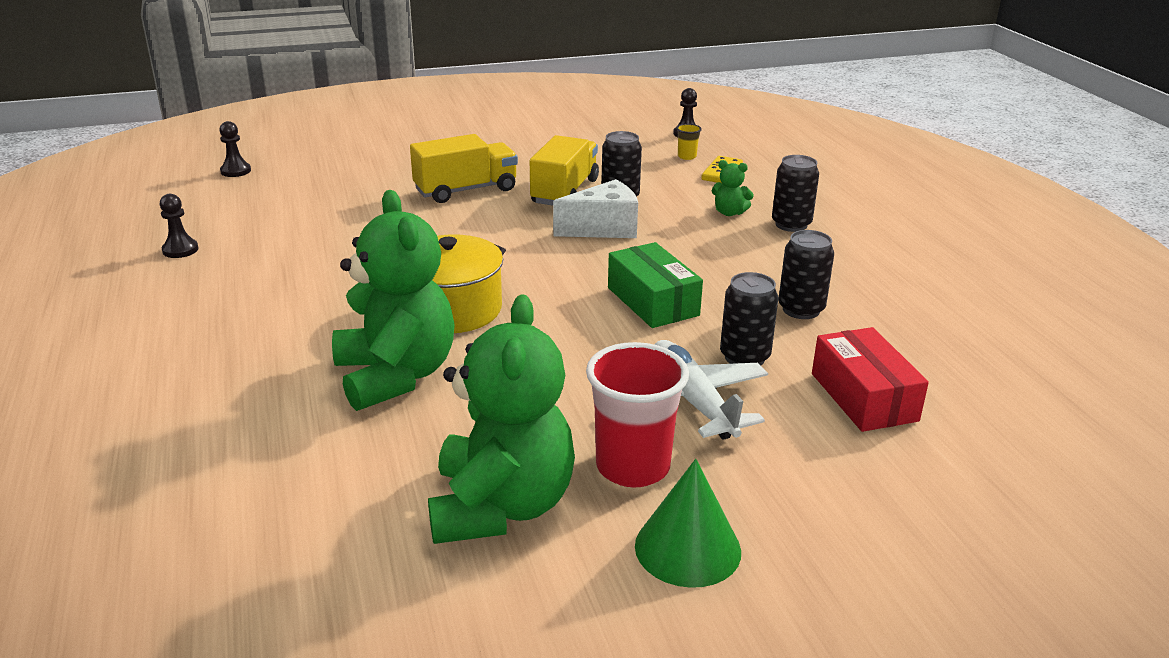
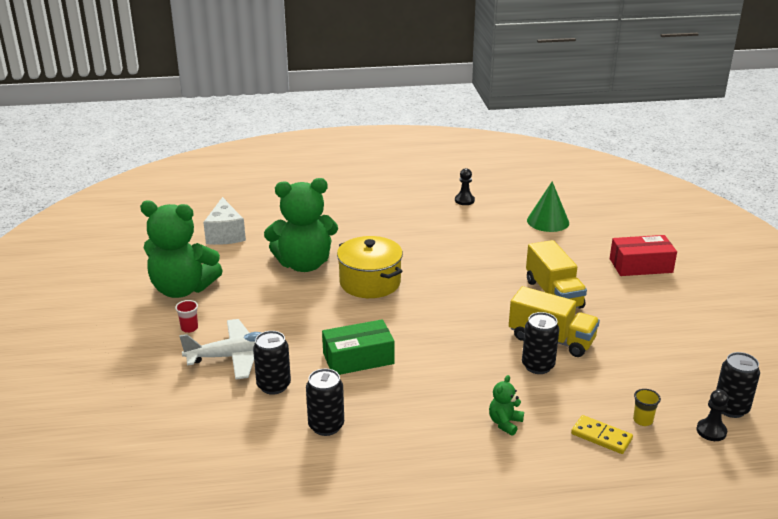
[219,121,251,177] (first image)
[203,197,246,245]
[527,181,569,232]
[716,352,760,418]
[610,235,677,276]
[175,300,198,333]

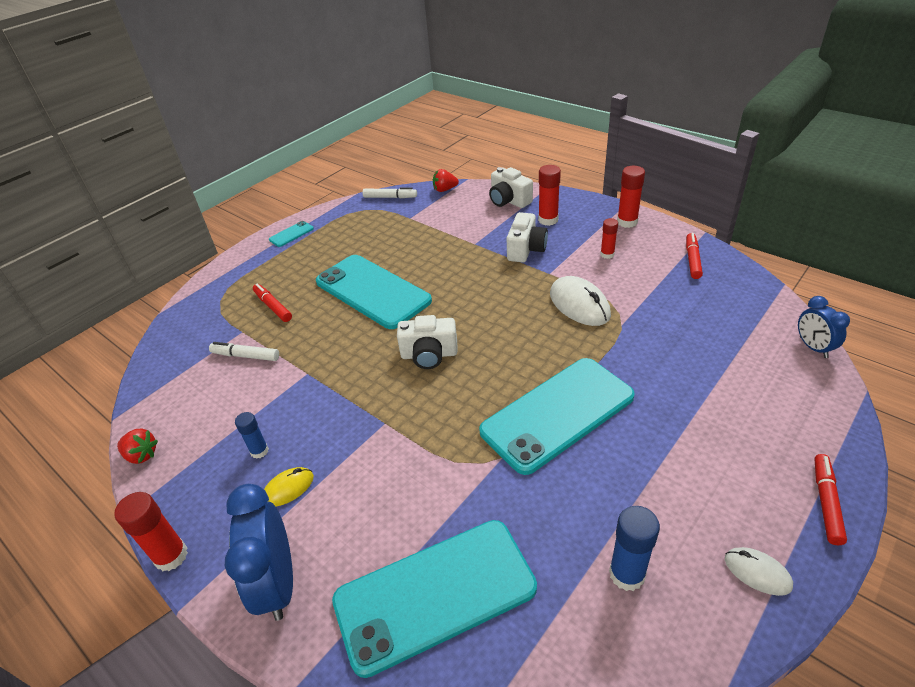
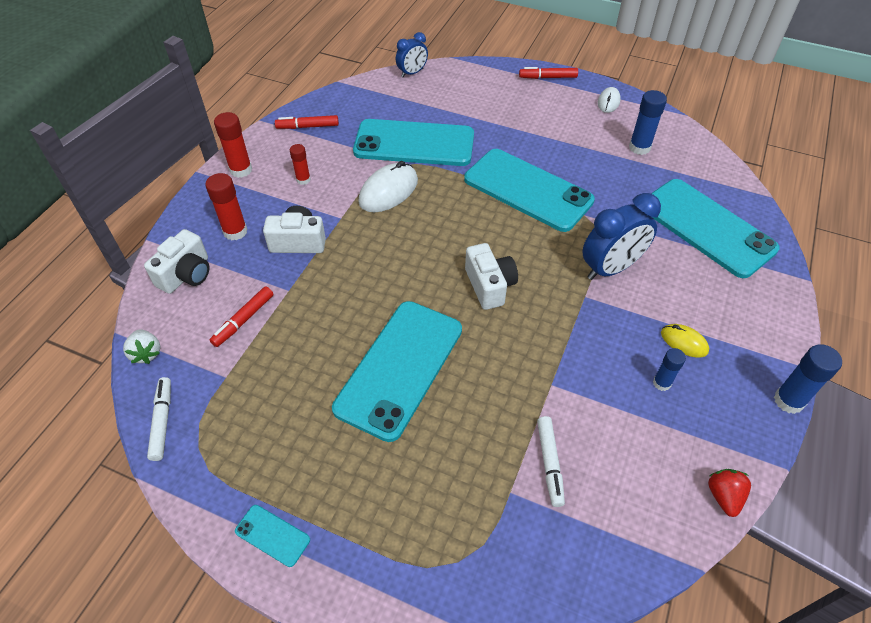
[353,119,474,166]
[582,193,661,280]
[210,286,274,347]
[774,344,842,414]
[123,329,160,364]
* * *
▶ **Task objective**
Please print the listing above again word for word, without its pictures.

▶ **Reply to the exercise**
[219,121,251,177] (first image)
[203,197,246,245]
[527,181,569,232]
[716,352,760,418]
[610,235,677,276]
[175,300,198,333]

[353,119,474,166]
[582,193,661,280]
[210,286,274,347]
[774,344,842,414]
[123,329,160,364]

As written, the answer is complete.